Edit tracking data:
⁂
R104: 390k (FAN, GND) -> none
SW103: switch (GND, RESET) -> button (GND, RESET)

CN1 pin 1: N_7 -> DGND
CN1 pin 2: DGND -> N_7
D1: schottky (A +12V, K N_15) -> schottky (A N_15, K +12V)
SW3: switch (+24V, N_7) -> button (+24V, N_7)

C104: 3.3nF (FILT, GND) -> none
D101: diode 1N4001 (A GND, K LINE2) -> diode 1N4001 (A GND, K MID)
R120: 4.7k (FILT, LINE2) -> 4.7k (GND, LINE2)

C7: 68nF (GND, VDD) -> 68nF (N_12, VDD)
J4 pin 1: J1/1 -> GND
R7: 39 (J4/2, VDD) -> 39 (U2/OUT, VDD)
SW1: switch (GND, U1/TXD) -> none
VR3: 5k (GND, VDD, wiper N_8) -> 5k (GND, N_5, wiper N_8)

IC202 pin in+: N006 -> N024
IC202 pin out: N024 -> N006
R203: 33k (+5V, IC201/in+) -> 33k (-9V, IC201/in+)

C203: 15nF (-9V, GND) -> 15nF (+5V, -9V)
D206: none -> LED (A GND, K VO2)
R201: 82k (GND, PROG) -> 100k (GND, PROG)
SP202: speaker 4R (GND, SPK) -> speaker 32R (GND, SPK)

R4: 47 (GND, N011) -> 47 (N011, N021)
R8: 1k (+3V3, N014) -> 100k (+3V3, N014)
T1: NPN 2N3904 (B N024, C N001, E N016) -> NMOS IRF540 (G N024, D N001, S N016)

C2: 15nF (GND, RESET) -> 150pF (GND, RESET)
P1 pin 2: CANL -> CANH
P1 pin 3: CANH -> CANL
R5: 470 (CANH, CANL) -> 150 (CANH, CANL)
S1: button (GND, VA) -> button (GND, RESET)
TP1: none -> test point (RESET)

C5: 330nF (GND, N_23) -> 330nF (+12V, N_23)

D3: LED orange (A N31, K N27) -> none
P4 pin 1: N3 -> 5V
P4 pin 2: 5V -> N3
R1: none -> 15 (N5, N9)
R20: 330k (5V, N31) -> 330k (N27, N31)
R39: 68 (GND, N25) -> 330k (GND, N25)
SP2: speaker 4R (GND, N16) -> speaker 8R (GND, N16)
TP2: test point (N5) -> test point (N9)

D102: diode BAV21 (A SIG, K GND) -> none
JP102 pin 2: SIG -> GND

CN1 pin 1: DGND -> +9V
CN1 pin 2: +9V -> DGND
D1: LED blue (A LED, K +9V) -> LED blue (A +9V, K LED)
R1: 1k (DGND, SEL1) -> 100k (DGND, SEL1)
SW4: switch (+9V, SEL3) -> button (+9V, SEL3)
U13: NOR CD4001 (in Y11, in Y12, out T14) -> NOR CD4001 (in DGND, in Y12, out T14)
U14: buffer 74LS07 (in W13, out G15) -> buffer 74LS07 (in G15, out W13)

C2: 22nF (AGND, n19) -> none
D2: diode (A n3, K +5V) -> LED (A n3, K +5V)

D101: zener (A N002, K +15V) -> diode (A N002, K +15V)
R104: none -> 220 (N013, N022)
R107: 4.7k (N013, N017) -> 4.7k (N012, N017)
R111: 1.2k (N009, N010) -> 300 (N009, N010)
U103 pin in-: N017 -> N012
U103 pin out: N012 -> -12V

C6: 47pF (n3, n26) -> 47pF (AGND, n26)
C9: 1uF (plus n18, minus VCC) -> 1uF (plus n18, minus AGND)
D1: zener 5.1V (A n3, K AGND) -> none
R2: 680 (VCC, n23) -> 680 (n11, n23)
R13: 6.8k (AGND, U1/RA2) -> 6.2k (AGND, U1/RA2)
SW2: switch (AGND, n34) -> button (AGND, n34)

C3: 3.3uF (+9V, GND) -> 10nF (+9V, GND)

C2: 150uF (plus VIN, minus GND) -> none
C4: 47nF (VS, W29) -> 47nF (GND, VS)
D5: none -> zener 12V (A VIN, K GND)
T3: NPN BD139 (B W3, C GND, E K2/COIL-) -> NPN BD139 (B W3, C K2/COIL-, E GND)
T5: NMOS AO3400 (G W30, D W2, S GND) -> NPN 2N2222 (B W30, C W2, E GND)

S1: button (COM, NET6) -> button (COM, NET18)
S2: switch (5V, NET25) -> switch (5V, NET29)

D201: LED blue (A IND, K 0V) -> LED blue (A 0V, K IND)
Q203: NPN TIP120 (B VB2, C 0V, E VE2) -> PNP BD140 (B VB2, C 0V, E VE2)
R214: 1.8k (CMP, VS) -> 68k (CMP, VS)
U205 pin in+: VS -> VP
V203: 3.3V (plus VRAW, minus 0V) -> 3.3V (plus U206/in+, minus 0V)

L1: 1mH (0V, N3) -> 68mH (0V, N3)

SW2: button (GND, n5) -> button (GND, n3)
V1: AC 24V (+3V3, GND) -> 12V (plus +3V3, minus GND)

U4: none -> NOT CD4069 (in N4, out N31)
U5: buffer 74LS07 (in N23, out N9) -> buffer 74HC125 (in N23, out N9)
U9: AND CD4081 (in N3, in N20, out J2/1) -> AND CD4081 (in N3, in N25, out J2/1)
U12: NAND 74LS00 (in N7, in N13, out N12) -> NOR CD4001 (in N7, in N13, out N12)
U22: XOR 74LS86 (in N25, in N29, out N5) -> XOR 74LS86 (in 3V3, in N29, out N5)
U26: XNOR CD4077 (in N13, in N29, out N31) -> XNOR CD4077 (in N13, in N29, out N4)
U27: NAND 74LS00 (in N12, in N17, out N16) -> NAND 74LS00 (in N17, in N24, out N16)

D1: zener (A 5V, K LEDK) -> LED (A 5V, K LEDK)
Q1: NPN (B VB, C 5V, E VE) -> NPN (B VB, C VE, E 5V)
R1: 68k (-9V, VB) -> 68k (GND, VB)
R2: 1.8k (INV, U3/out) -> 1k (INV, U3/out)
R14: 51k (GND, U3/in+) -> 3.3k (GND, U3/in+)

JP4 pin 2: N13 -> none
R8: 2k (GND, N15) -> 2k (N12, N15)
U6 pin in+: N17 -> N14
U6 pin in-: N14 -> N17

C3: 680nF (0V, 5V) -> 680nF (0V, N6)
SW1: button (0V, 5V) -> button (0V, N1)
⁂
Print again the lines of the entries above that fall between the line holding "SW4: switch (+9V, SEL3) -> button (+9V, SEL3)" and the line holding "C4: 47nF (VS, W29) -> 47nF (GND, VS)", inclusive, exactly as they stand.

## [Expected answer]
SW4: switch (+9V, SEL3) -> button (+9V, SEL3)
U13: NOR CD4001 (in Y11, in Y12, out T14) -> NOR CD4001 (in DGND, in Y12, out T14)
U14: buffer 74LS07 (in W13, out G15) -> buffer 74LS07 (in G15, out W13)

C2: 22nF (AGND, n19) -> none
D2: diode (A n3, K +5V) -> LED (A n3, K +5V)

D101: zener (A N002, K +15V) -> diode (A N002, K +15V)
R104: none -> 220 (N013, N022)
R107: 4.7k (N013, N017) -> 4.7k (N012, N017)
R111: 1.2k (N009, N010) -> 300 (N009, N010)
U103 pin in-: N017 -> N012
U103 pin out: N012 -> -12V

C6: 47pF (n3, n26) -> 47pF (AGND, n26)
C9: 1uF (plus n18, minus VCC) -> 1uF (plus n18, minus AGND)
D1: zener 5.1V (A n3, K AGND) -> none
R2: 680 (VCC, n23) -> 680 (n11, n23)
R13: 6.8k (AGND, U1/RA2) -> 6.2k (AGND, U1/RA2)
SW2: switch (AGND, n34) -> button (AGND, n34)

C3: 3.3uF (+9V, GND) -> 10nF (+9V, GND)

C2: 150uF (plus VIN, minus GND) -> none
C4: 47nF (VS, W29) -> 47nF (GND, VS)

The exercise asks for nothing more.